**WORK INSTRUCTIONS:** What lines in the entries hold the string "DGND"? List them.

**DATA TO PROCESS:**
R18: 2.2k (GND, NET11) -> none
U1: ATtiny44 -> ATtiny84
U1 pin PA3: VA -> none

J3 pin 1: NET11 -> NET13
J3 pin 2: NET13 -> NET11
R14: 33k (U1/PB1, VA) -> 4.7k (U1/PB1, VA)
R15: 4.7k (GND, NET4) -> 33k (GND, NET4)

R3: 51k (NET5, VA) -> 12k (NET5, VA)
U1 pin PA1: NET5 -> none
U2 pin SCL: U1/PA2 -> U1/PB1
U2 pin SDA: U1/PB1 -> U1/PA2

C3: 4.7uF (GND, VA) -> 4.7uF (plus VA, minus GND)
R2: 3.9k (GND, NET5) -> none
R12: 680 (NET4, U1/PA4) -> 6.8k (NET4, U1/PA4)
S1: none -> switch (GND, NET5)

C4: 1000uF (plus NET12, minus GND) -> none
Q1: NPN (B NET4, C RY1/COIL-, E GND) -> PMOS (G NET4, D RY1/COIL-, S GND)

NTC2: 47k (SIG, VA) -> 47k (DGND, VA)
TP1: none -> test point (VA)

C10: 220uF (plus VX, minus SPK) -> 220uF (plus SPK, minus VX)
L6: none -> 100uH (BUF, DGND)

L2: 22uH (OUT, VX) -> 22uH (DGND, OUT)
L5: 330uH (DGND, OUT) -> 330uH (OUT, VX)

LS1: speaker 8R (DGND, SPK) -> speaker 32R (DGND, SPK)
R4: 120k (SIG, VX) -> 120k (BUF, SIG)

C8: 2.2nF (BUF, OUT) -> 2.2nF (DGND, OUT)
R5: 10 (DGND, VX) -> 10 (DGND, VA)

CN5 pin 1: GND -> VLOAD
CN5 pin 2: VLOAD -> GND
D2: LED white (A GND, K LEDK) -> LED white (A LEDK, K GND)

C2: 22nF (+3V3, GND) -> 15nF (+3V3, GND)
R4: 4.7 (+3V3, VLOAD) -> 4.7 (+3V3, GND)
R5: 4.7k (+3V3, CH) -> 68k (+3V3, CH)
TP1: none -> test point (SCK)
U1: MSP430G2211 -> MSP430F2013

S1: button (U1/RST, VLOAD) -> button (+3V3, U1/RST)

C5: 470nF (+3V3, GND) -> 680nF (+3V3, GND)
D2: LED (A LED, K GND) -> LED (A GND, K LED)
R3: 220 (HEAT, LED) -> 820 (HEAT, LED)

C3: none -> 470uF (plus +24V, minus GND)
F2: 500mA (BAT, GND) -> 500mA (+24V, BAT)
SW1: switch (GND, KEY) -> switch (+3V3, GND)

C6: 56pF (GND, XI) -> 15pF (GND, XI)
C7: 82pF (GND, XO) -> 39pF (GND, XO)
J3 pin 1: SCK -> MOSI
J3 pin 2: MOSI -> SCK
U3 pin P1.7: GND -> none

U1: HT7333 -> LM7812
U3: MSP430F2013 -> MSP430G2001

**WRITTEN REPLY:**
NTC2: 47k (SIG, VA) -> 47k (DGND, VA)
L6: none -> 100uH (BUF, DGND)
L2: 22uH (OUT, VX) -> 22uH (DGND, OUT)
L5: 330uH (DGND, OUT) -> 330uH (OUT, VX)
LS1: speaker 8R (DGND, SPK) -> speaker 32R (DGND, SPK)
C8: 2.2nF (BUF, OUT) -> 2.2nF (DGND, OUT)
R5: 10 (DGND, VX) -> 10 (DGND, VA)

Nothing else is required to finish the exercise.